Source material section start

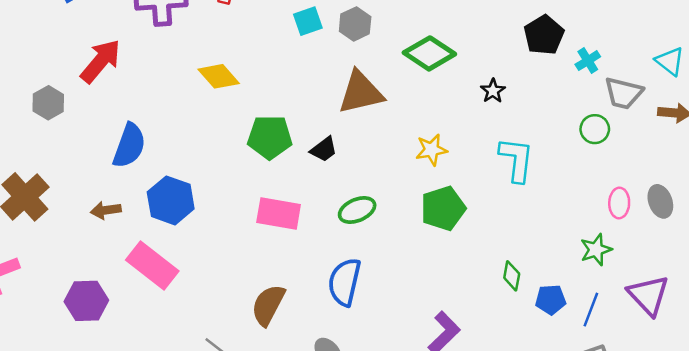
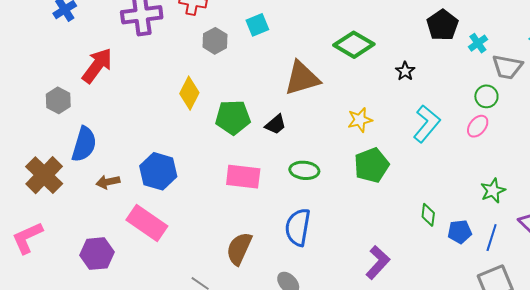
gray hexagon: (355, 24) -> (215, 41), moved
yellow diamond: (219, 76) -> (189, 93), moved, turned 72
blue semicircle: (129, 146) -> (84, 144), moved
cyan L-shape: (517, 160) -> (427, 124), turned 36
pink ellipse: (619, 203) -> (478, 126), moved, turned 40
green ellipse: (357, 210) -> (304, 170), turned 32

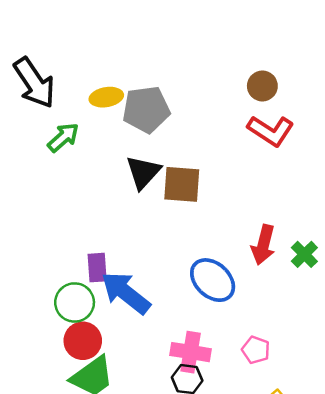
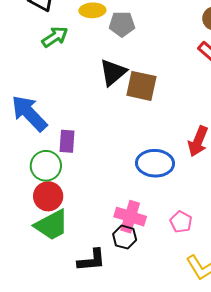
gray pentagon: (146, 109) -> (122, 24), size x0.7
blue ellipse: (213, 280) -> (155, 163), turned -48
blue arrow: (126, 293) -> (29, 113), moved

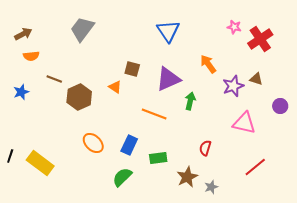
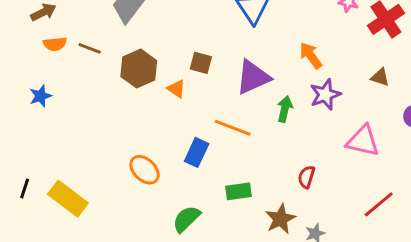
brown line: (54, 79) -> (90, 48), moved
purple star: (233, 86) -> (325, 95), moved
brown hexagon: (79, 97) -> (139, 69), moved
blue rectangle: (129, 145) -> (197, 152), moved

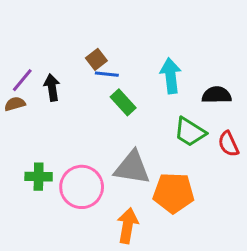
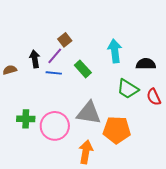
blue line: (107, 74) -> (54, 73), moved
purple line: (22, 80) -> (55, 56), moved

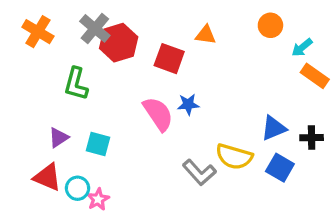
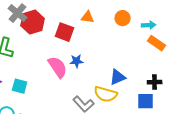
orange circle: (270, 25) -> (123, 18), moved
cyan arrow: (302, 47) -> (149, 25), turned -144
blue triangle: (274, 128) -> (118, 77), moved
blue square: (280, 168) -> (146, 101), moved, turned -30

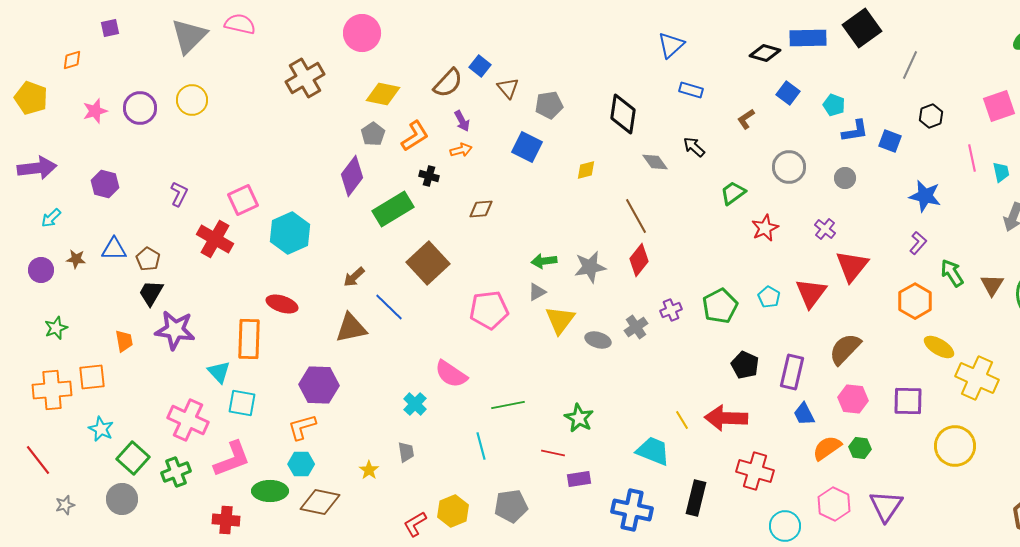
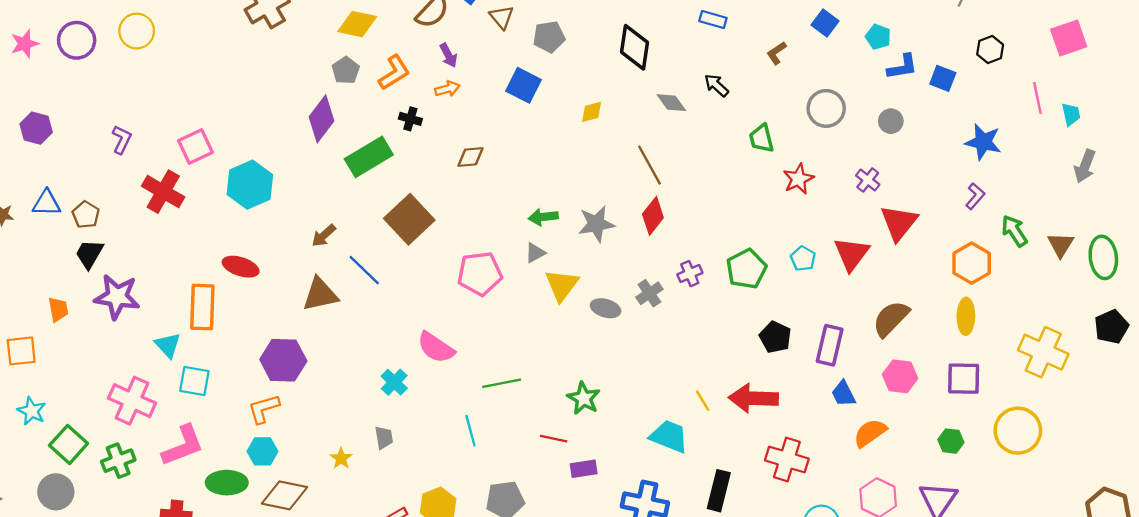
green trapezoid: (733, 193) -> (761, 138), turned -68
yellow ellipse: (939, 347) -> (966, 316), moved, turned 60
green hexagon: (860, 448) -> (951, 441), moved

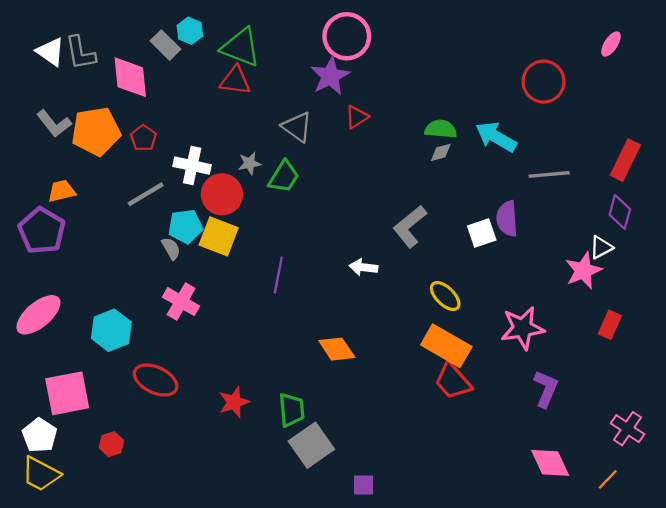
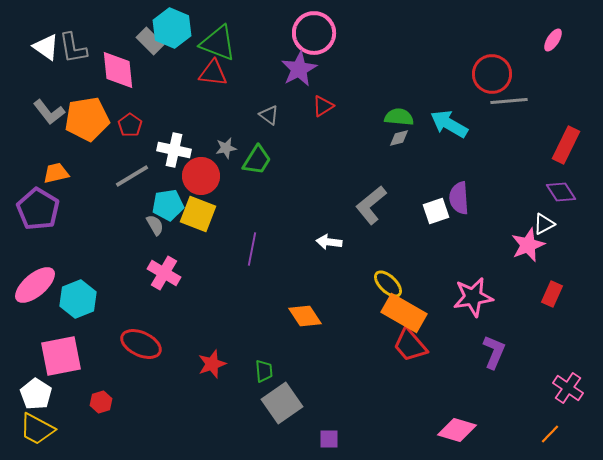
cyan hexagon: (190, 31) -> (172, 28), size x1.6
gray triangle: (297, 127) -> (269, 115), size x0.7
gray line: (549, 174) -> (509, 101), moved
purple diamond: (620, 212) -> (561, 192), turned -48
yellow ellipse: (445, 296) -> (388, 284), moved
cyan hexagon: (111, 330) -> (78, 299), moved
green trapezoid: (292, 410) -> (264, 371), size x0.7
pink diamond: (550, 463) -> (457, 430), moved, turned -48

Source material section end

● **Task to carry out**:
Only the lines from the one containing "yellow diamond: (219, 76)" through the last line of the data above, both included, belong in the reply, each restated exactly and without pictures.

● **Expected output**:
yellow diamond: (219, 76) -> (189, 93), moved, turned 72
blue semicircle: (129, 146) -> (84, 144), moved
cyan L-shape: (517, 160) -> (427, 124), turned 36
pink ellipse: (619, 203) -> (478, 126), moved, turned 40
green ellipse: (357, 210) -> (304, 170), turned 32

gray pentagon: (146, 109) -> (122, 24), size x0.7
blue ellipse: (213, 280) -> (155, 163), turned -48
blue arrow: (126, 293) -> (29, 113), moved

brown line: (54, 79) -> (90, 48), moved
purple star: (233, 86) -> (325, 95), moved
brown hexagon: (79, 97) -> (139, 69), moved
blue rectangle: (129, 145) -> (197, 152), moved

blue line: (107, 74) -> (54, 73), moved
purple line: (22, 80) -> (55, 56), moved

orange circle: (270, 25) -> (123, 18), moved
cyan arrow: (302, 47) -> (149, 25), turned -144
blue triangle: (274, 128) -> (118, 77), moved
blue square: (280, 168) -> (146, 101), moved, turned -30

green trapezoid: (733, 193) -> (761, 138), turned -68
yellow ellipse: (939, 347) -> (966, 316), moved, turned 60
green hexagon: (860, 448) -> (951, 441), moved

cyan hexagon: (190, 31) -> (172, 28), size x1.6
gray triangle: (297, 127) -> (269, 115), size x0.7
gray line: (549, 174) -> (509, 101), moved
purple diamond: (620, 212) -> (561, 192), turned -48
yellow ellipse: (445, 296) -> (388, 284), moved
cyan hexagon: (111, 330) -> (78, 299), moved
green trapezoid: (292, 410) -> (264, 371), size x0.7
pink diamond: (550, 463) -> (457, 430), moved, turned -48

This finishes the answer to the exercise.